## WHAT YOU WILL DO
Print the lines in the listing below starting at the line with "yellow 1x2 brick [351,199,491,302]" and ending at the line with "lime 1x1 round", both included. Reproduce them exactly and omit every picture.

## GIVEN DATA
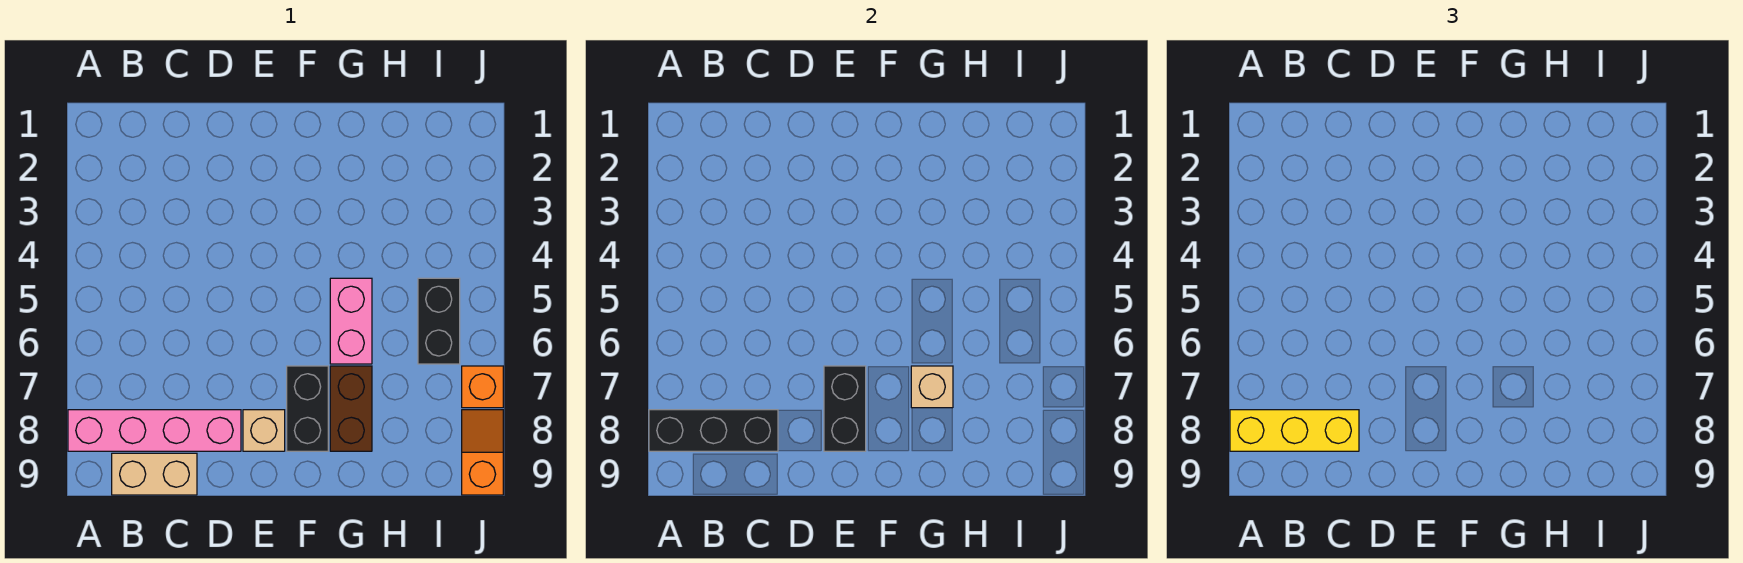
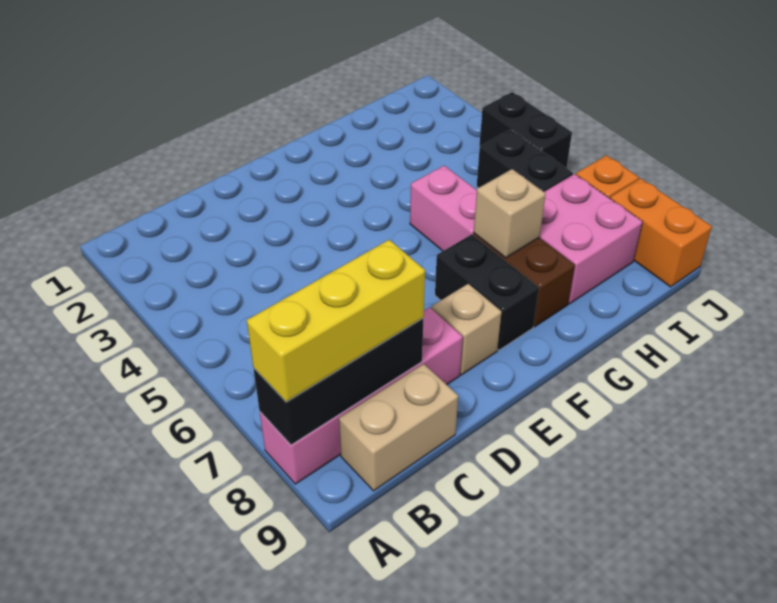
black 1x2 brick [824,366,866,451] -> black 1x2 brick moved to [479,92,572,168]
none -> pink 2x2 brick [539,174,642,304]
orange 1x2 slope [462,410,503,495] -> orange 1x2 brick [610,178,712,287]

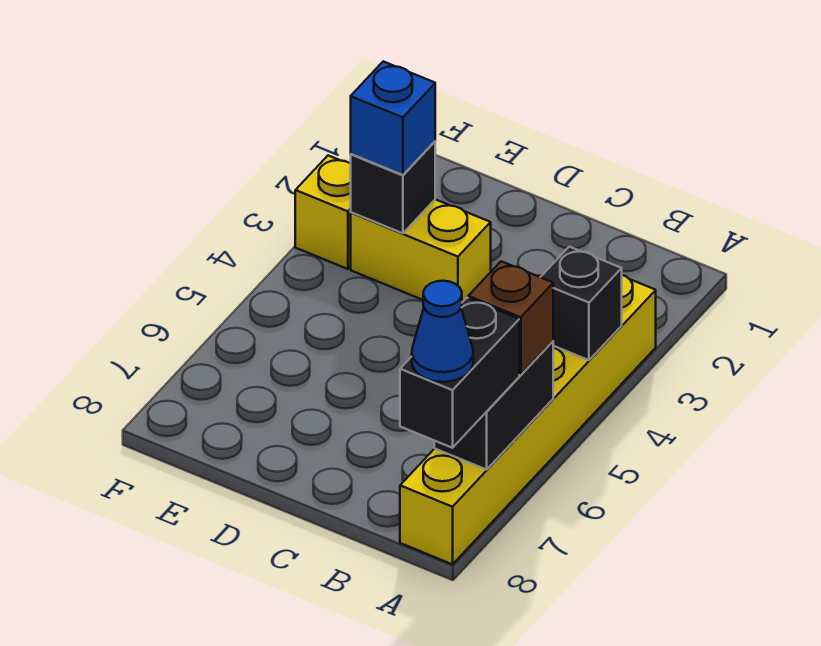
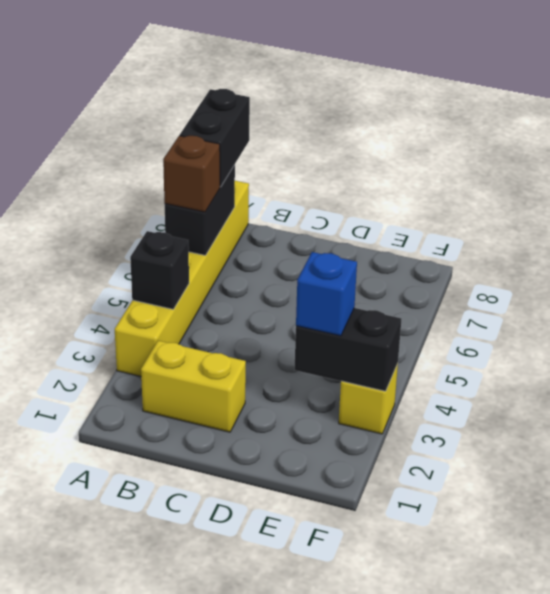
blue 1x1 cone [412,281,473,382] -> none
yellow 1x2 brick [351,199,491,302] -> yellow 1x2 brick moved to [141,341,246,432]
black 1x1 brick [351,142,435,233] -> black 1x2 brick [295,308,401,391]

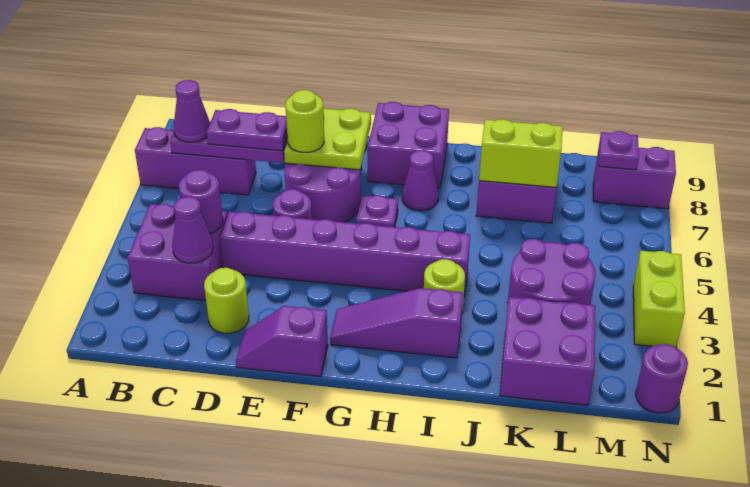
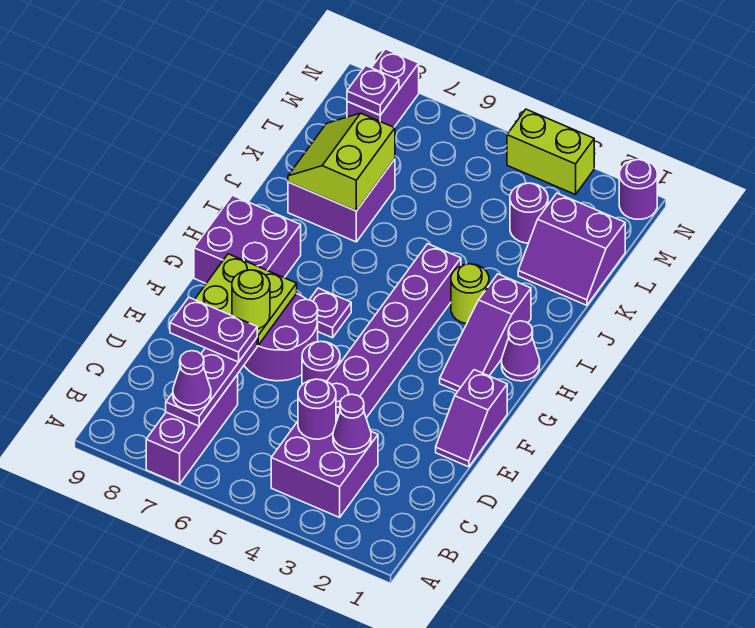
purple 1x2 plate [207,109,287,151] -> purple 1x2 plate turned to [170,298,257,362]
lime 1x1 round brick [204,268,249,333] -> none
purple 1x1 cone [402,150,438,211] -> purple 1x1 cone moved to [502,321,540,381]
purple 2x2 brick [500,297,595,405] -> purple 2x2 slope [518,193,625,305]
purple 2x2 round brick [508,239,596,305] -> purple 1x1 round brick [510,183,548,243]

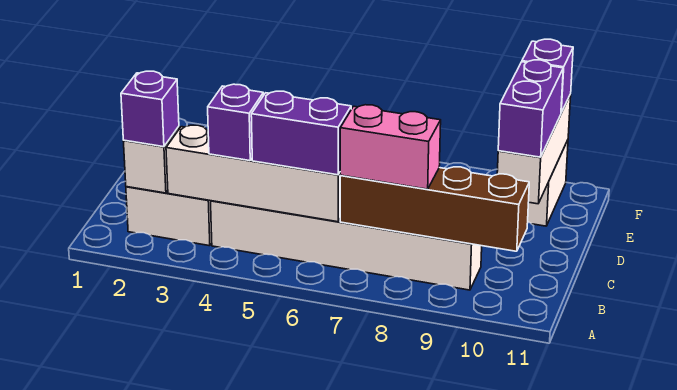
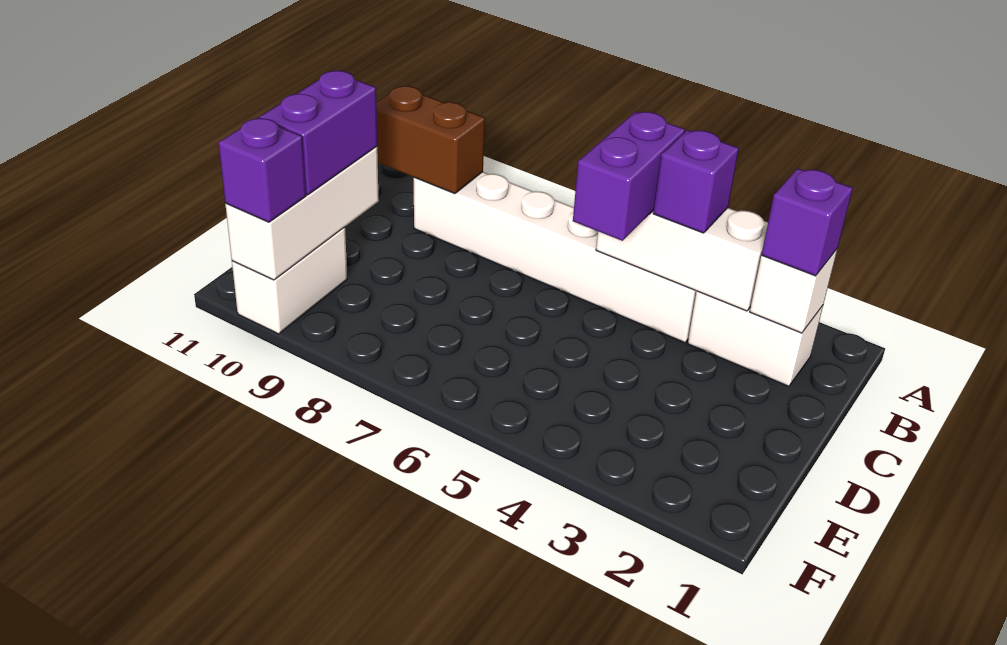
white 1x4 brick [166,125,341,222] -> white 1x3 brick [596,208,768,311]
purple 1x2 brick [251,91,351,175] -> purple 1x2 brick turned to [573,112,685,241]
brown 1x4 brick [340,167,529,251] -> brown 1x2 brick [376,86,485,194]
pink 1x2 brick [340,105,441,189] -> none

## ANSWER TO THIS TASK
yellow 1x2 brick [351,199,491,302] -> yellow 1x2 brick moved to [141,341,246,432]
black 1x1 brick [351,142,435,233] -> black 1x2 brick [295,308,401,391]

purple 1x2 plate [207,109,287,151] -> purple 1x2 plate turned to [170,298,257,362]
lime 1x1 round brick [204,268,249,333] -> none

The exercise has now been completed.